Exercise inputs –
===============

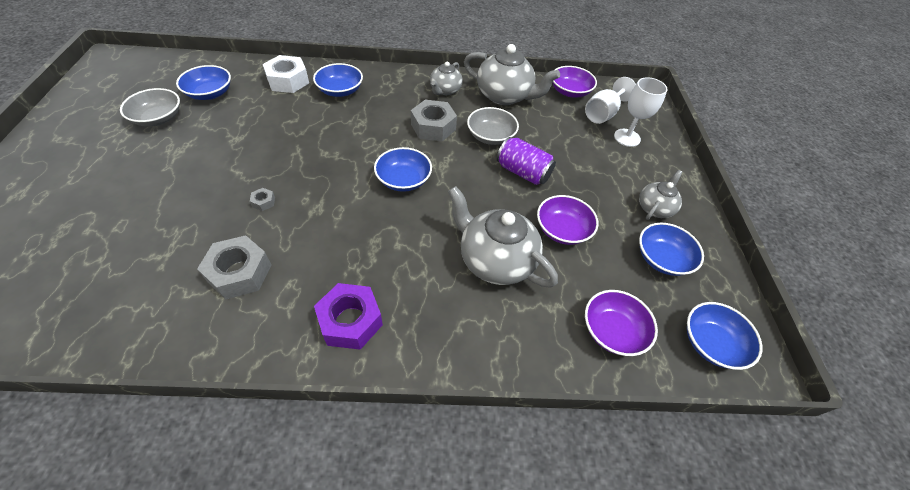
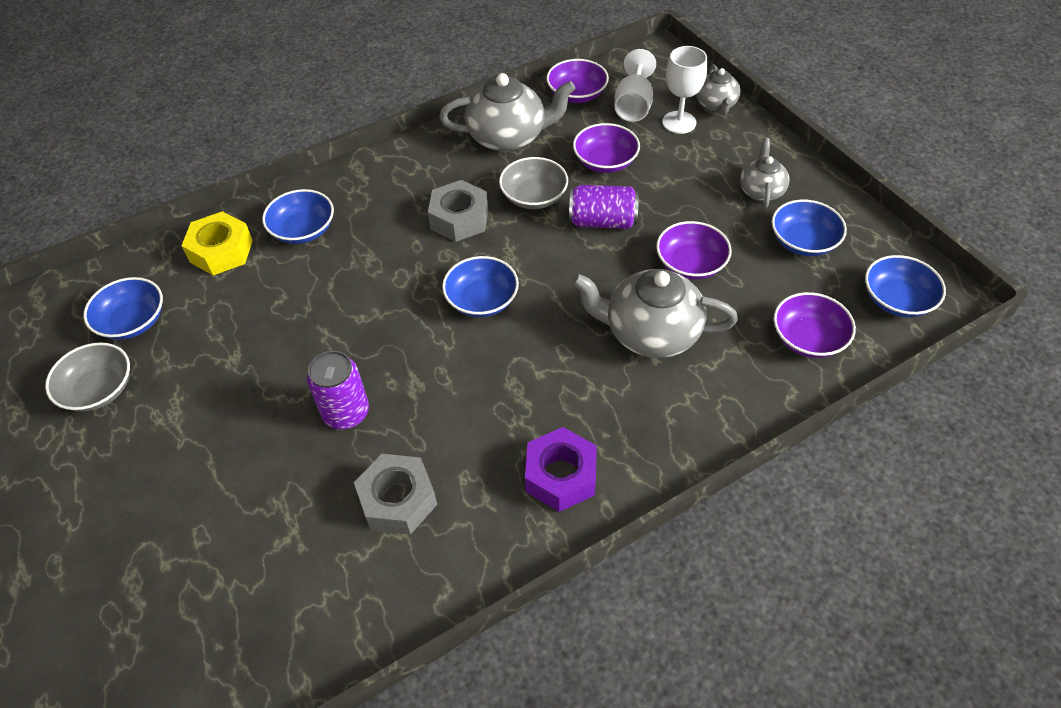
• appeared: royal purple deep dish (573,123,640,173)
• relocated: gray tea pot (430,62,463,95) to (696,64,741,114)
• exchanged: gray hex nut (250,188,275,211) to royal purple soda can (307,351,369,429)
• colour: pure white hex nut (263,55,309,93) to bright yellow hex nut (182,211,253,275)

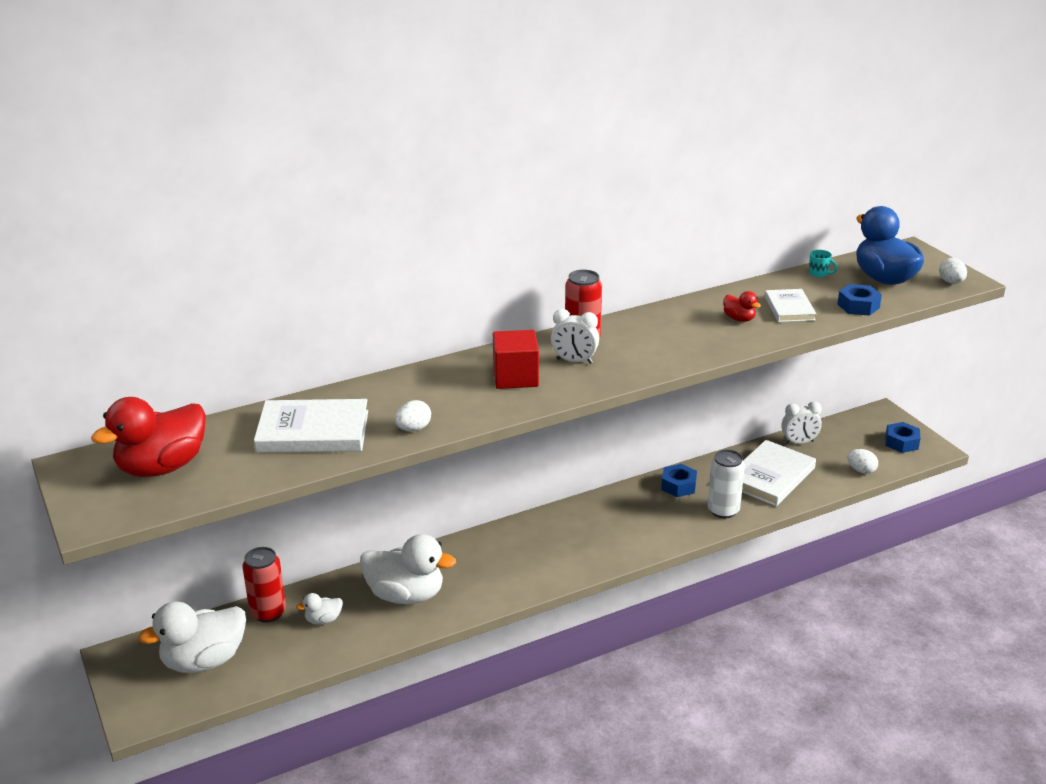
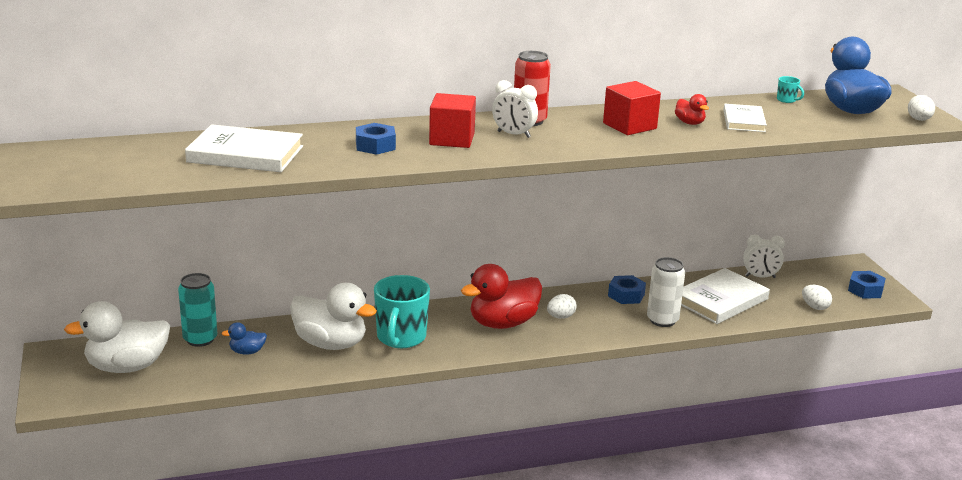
• appeared: aqua mug (374,275,430,348)
• appeared: scarlet solid cube (603,81,661,135)
• relocated: scarlet duck (91,397,206,477) to (461,264,542,329)
• relocated: pure white egg (395,400,431,431) to (547,294,577,319)
• relocated: royal blue hex nut (837,284,882,316) to (356,123,396,155)
• colour: scarlet soda can (242,547,286,623) to aqua soda can (178,273,218,347)
• colour: pure white duck (296,593,343,625) to royal blue duck (221,322,267,355)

===============

Assignment –
Answer with a number only: how many lines above include the word "gray"?

Solution for this exercise –
2